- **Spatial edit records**
>>>

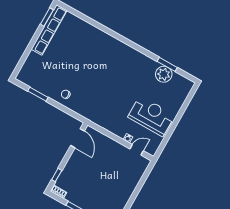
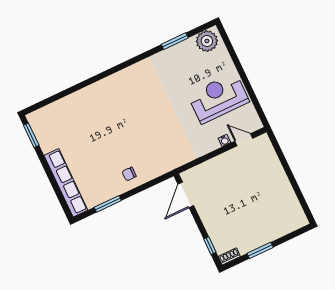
row of seats: (49, 30) -> (66, 183), moved
plant: (164, 74) -> (207, 41), moved
door: (77, 138) -> (186, 195), swing flipped
door: (137, 150) -> (244, 140), hinge flipped

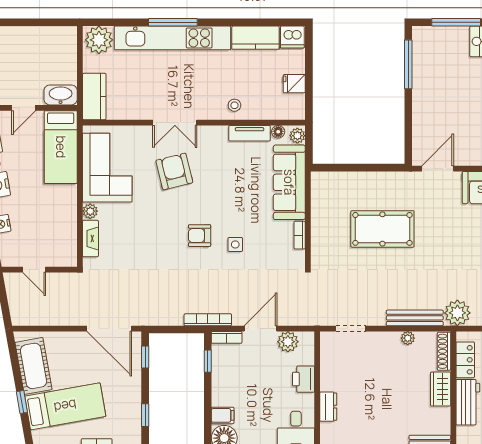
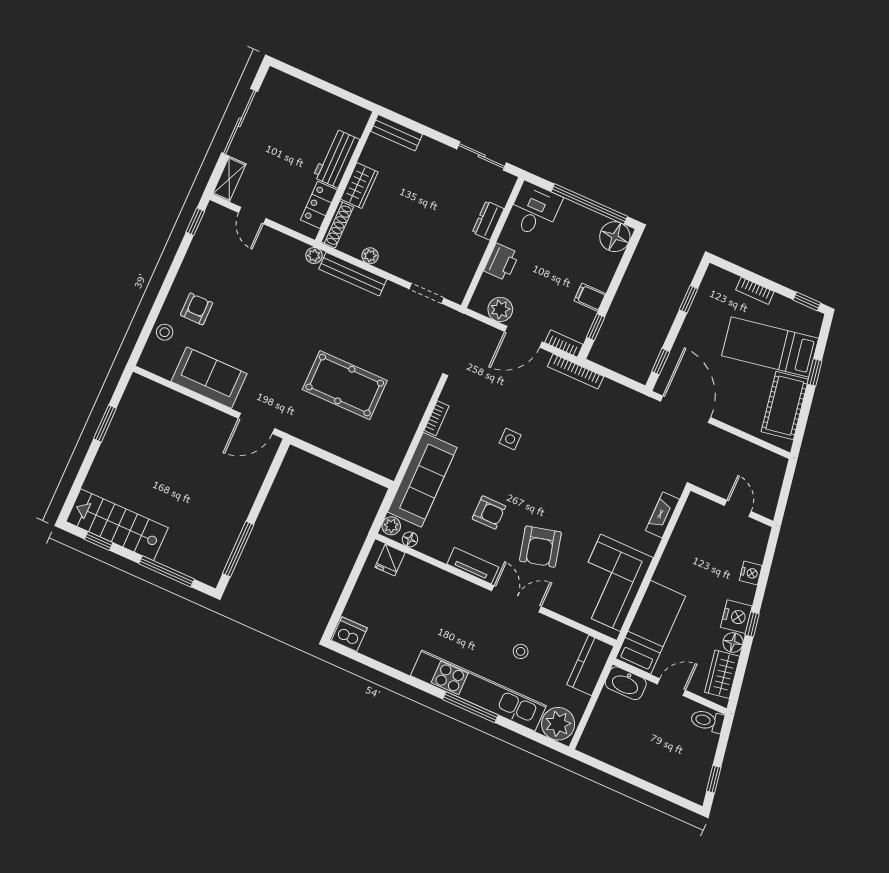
kitchen counter: (256, 38) -> (389, 651), removed
fridge: (294, 84) -> (390, 560), moved, turned 90
stool: (234, 105) -> (521, 651), moved
tv unit: (250, 133) -> (473, 566), moved
plant: (90, 211) -> (650, 544), removed
armchair: (200, 236) -> (489, 512), moved
plant: (457, 313) -> (314, 256), width x0.53, depth x0.53
filing cabinet: (223, 415) -> (590, 297), moved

<<<

- **Problem**
Print all records word for word, no images.

- **Exercise response**
row of seats: (49, 30) -> (66, 183), moved
plant: (164, 74) -> (207, 41), moved
door: (77, 138) -> (186, 195), swing flipped
door: (137, 150) -> (244, 140), hinge flipped

kitchen counter: (256, 38) -> (389, 651), removed
fridge: (294, 84) -> (390, 560), moved, turned 90
stool: (234, 105) -> (521, 651), moved
tv unit: (250, 133) -> (473, 566), moved
plant: (90, 211) -> (650, 544), removed
armchair: (200, 236) -> (489, 512), moved
plant: (457, 313) -> (314, 256), width x0.53, depth x0.53
filing cabinet: (223, 415) -> (590, 297), moved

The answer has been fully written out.